+++ Given records

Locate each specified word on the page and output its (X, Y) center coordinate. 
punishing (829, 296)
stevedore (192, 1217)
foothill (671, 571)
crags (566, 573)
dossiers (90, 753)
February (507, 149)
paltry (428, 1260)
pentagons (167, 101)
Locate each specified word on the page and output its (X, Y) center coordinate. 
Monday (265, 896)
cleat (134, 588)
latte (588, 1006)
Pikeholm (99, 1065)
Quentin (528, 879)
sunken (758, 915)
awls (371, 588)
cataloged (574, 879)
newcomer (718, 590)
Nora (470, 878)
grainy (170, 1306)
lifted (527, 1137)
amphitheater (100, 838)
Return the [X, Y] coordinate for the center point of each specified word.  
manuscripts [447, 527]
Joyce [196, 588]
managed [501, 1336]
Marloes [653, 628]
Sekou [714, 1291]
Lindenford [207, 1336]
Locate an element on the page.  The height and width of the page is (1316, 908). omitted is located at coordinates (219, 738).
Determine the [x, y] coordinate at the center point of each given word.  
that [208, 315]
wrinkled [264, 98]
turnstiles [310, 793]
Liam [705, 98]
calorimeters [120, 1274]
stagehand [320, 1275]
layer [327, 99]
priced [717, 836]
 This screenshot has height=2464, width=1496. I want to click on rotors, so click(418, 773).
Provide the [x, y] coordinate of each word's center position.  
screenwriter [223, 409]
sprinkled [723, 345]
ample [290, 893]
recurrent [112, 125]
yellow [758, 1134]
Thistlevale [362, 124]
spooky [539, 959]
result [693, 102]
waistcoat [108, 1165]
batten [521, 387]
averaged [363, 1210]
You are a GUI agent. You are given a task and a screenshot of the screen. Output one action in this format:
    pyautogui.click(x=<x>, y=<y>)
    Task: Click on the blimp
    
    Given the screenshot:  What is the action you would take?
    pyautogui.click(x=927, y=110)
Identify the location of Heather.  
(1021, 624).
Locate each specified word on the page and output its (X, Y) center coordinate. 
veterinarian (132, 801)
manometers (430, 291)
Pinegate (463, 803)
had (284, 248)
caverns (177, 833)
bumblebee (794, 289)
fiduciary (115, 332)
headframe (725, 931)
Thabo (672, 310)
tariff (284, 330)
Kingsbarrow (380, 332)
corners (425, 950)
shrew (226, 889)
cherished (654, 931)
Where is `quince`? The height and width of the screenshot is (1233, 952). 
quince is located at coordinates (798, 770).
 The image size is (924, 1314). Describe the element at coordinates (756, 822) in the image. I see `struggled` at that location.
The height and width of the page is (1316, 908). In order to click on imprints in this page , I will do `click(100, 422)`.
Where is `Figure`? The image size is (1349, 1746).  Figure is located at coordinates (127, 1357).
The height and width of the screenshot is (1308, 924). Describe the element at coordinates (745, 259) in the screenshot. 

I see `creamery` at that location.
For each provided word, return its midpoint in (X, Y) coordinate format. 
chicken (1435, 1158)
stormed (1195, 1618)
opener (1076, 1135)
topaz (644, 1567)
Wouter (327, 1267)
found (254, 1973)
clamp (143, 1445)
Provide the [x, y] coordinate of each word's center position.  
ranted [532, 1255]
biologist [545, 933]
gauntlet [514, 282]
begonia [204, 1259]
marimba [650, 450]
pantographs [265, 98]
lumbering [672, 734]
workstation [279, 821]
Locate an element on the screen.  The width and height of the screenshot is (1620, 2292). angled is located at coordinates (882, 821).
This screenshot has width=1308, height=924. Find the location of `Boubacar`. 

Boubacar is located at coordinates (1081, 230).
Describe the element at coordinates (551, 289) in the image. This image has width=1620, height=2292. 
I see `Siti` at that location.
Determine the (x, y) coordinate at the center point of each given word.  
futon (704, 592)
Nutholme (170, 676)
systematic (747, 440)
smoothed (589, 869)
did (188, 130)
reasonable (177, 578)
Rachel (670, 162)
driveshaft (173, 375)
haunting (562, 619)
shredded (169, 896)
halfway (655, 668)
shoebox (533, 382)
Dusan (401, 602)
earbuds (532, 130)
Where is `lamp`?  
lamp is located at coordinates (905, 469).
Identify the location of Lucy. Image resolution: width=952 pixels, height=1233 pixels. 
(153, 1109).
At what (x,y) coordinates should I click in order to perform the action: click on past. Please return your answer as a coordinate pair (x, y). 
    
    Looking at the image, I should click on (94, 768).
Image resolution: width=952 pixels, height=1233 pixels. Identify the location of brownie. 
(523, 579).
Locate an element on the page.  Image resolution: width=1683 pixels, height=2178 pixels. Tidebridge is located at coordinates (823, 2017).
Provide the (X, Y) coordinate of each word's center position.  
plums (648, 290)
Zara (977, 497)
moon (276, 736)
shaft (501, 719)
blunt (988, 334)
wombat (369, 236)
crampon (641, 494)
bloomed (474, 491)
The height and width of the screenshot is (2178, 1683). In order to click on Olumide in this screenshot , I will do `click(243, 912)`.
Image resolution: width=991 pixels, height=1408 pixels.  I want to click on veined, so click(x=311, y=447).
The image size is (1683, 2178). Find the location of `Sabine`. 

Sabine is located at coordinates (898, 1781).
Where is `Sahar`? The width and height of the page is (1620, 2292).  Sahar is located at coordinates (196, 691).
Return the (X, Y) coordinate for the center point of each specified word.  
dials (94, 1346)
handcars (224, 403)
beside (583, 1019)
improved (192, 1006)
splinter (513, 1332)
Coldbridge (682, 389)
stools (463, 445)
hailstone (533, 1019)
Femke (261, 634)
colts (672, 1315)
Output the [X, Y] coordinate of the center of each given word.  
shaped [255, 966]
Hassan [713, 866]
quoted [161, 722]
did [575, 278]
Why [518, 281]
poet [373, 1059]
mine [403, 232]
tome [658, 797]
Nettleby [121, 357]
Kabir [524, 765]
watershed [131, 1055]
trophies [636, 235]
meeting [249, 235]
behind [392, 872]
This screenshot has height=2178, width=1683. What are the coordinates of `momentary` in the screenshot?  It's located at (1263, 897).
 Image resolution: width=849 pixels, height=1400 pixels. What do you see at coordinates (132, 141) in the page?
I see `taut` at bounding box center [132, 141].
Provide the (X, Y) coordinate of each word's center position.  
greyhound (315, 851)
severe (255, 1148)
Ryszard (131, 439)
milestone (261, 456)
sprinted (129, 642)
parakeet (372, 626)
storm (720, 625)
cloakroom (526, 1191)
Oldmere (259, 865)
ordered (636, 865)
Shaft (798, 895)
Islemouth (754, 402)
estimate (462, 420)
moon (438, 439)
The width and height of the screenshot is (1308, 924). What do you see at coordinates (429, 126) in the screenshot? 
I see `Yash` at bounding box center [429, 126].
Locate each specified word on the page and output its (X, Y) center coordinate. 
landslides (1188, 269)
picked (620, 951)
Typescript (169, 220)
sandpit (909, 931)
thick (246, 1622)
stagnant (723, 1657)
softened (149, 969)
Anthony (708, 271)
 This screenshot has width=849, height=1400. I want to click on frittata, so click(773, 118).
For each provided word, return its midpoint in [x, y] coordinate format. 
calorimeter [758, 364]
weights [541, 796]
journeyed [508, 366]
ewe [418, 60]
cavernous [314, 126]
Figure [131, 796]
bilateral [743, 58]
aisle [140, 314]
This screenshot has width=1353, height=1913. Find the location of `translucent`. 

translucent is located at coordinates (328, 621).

++++++

» **Required work**:
Can you render all of these lines as a numbered list, leaving out the blank ones?

» **Final result**:
1. Locate each specified word on the page and output its (X, Y) center coordinate. 
2. punishing (829, 296)
3. stevedore (192, 1217)
4. foothill (671, 571)
5. crags (566, 573)
6. dossiers (90, 753)
7. February (507, 149)
8. paltry (428, 1260)
9. pentagons (167, 101)
10. Locate each specified word on the page and output its (X, Y) center coordinate. 
11. Monday (265, 896)
12. cleat (134, 588)
13. latte (588, 1006)
14. Pikeholm (99, 1065)
15. Quentin (528, 879)
16. sunken (758, 915)
17. awls (371, 588)
18. cataloged (574, 879)
19. newcomer (718, 590)
20. Nora (470, 878)
21. grainy (170, 1306)
22. lifted (527, 1137)
23. amphitheater (100, 838)
24. Return the [X, Y] coordinate for the center point of each specified word.  
25. manuscripts [447, 527]
26. Joyce [196, 588]
27. managed [501, 1336]
28. Marloes [653, 628]
29. Sekou [714, 1291]
30. Lindenford [207, 1336]
31. Locate an element on the page.  The height and width of the page is (1316, 908). omitted is located at coordinates (219, 738).
32. Determine the [x, y] coordinate at the center point of each given word.  
33. that [208, 315]
34. wrinkled [264, 98]
35. turnstiles [310, 793]
36. Liam [705, 98]
37. calorimeters [120, 1274]
38. stagehand [320, 1275]
39. layer [327, 99]
40. priced [717, 836]
41.  This screenshot has height=2464, width=1496. I want to click on rotors, so click(418, 773).
42. Provide the [x, y] coordinate of each word's center position.  
43. screenwriter [223, 409]
44. sprinkled [723, 345]
45. ample [290, 893]
46. recurrent [112, 125]
47. yellow [758, 1134]
48. Thistlevale [362, 124]
49. spooky [539, 959]
50. result [693, 102]
51. waistcoat [108, 1165]
52. batten [521, 387]
53. averaged [363, 1210]
54. You are a GUI agent. You are given a task and a screenshot of the screen. Output one action in this format:
55.     pyautogui.click(x=<x>, y=<y>)
56.     Task: Click on the blimp
57.     Given the screenshot:  What is the action you would take?
58.     pyautogui.click(x=927, y=110)
59. Identify the location of Heather.  
60. (1021, 624).
61. Locate each specified word on the page and output its (X, Y) center coordinate. 
62. veterinarian (132, 801)
63. manometers (430, 291)
64. Pinegate (463, 803)
65. had (284, 248)
66. caverns (177, 833)
67. bumblebee (794, 289)
68. fiduciary (115, 332)
69. headframe (725, 931)
70. Thabo (672, 310)
71. tariff (284, 330)
72. Kingsbarrow (380, 332)
73. corners (425, 950)
74. shrew (226, 889)
75. cherished (654, 931)
76. Where is `quince`? The height and width of the screenshot is (1233, 952). 
77. quince is located at coordinates (798, 770).
78.  The image size is (924, 1314). Describe the element at coordinates (756, 822) in the image. I see `struggled` at that location.
79. The height and width of the page is (1316, 908). In order to click on imprints in this page , I will do `click(100, 422)`.
80. Where is `Figure`? The image size is (1349, 1746).  Figure is located at coordinates (127, 1357).
81. The height and width of the screenshot is (1308, 924). Describe the element at coordinates (745, 259) in the screenshot. 
82. I see `creamery` at that location.
83. For each provided word, return its midpoint in (X, Y) coordinate format. 
84. chicken (1435, 1158)
85. stormed (1195, 1618)
86. opener (1076, 1135)
87. topaz (644, 1567)
88. Wouter (327, 1267)
89. found (254, 1973)
90. clamp (143, 1445)
91. Provide the [x, y] coordinate of each word's center position.  
92. ranted [532, 1255]
93. biologist [545, 933]
94. gauntlet [514, 282]
95. begonia [204, 1259]
96. marimba [650, 450]
97. pantographs [265, 98]
98. lumbering [672, 734]
99. workstation [279, 821]
100. Locate an element on the screen.  The width and height of the screenshot is (1620, 2292). angled is located at coordinates (882, 821).
101. This screenshot has width=1308, height=924. Find the location of `Boubacar`. 
102. Boubacar is located at coordinates (1081, 230).
103. Describe the element at coordinates (551, 289) in the image. This image has width=1620, height=2292. 
104. I see `Siti` at that location.
105. Determine the (x, y) coordinate at the center point of each given word.  
106. futon (704, 592)
107. Nutholme (170, 676)
108. systematic (747, 440)
109. smoothed (589, 869)
110. did (188, 130)
111. reasonable (177, 578)
112. Rachel (670, 162)
113. driveshaft (173, 375)
114. haunting (562, 619)
115. shredded (169, 896)
116. halfway (655, 668)
117. shoebox (533, 382)
118. Dusan (401, 602)
119. earbuds (532, 130)
120. Where is `lamp`?  
121. lamp is located at coordinates (905, 469).
122. Identify the location of Lucy. Image resolution: width=952 pixels, height=1233 pixels. 
123. (153, 1109).
124. At what (x,y) coordinates should I click in order to perform the action: click on past. Please return your answer as a coordinate pair (x, y). 
125.     Looking at the image, I should click on (94, 768).
126. Image resolution: width=952 pixels, height=1233 pixels. Identify the location of brownie. 
127. (523, 579).
128. Locate an element on the page.  Image resolution: width=1683 pixels, height=2178 pixels. Tidebridge is located at coordinates (823, 2017).
129. Provide the (X, Y) coordinate of each word's center position.  
130. plums (648, 290)
131. Zara (977, 497)
132. moon (276, 736)
133. shaft (501, 719)
134. blunt (988, 334)
135. wombat (369, 236)
136. crampon (641, 494)
137. bloomed (474, 491)
138. The height and width of the screenshot is (2178, 1683). In order to click on Olumide in this screenshot , I will do `click(243, 912)`.
139. Image resolution: width=991 pixels, height=1408 pixels.  I want to click on veined, so click(x=311, y=447).
140. The image size is (1683, 2178). Find the location of `Sabine`. 
141. Sabine is located at coordinates (898, 1781).
142. Where is `Sahar`? The width and height of the page is (1620, 2292).  Sahar is located at coordinates (196, 691).
143. Return the (X, Y) coordinate for the center point of each specified word.  
144. dials (94, 1346)
145. handcars (224, 403)
146. beside (583, 1019)
147. improved (192, 1006)
148. splinter (513, 1332)
149. Coldbridge (682, 389)
150. stools (463, 445)
151. hailstone (533, 1019)
152. Femke (261, 634)
153. colts (672, 1315)
154. Output the [X, Y] coordinate of the center of each given word.  
155. shaped [255, 966]
156. Hassan [713, 866]
157. quoted [161, 722]
158. did [575, 278]
159. Why [518, 281]
160. poet [373, 1059]
161. mine [403, 232]
162. tome [658, 797]
163. Nettleby [121, 357]
164. Kabir [524, 765]
165. watershed [131, 1055]
166. trophies [636, 235]
167. meeting [249, 235]
168. behind [392, 872]
169. This screenshot has height=2178, width=1683. What are the coordinates of `momentary` in the screenshot?  It's located at (1263, 897).
170.  Image resolution: width=849 pixels, height=1400 pixels. What do you see at coordinates (132, 141) in the page?
171. I see `taut` at bounding box center [132, 141].
172. Provide the (X, Y) coordinate of each word's center position.  
173. greyhound (315, 851)
174. severe (255, 1148)
175. Ryszard (131, 439)
176. milestone (261, 456)
177. sprinted (129, 642)
178. parakeet (372, 626)
179. storm (720, 625)
180. cloakroom (526, 1191)
181. Oldmere (259, 865)
182. ordered (636, 865)
183. Shaft (798, 895)
184. Islemouth (754, 402)
185. estimate (462, 420)
186. moon (438, 439)
187. The width and height of the screenshot is (1308, 924). What do you see at coordinates (429, 126) in the screenshot? 
188. I see `Yash` at bounding box center [429, 126].
189. Locate each specified word on the page and output its (X, Y) center coordinate. 
190. landslides (1188, 269)
191. picked (620, 951)
192. Typescript (169, 220)
193. sandpit (909, 931)
194. thick (246, 1622)
195. stagnant (723, 1657)
196. softened (149, 969)
197. Anthony (708, 271)
198.  This screenshot has width=849, height=1400. I want to click on frittata, so click(773, 118).
199. For each provided word, return its midpoint in [x, y] coordinate format. 
200. calorimeter [758, 364]
201. weights [541, 796]
202. journeyed [508, 366]
203. ewe [418, 60]
204. cavernous [314, 126]
205. Figure [131, 796]
206. bilateral [743, 58]
207. aisle [140, 314]
208. This screenshot has width=1353, height=1913. Find the location of `translucent`. 
209. translucent is located at coordinates (328, 621).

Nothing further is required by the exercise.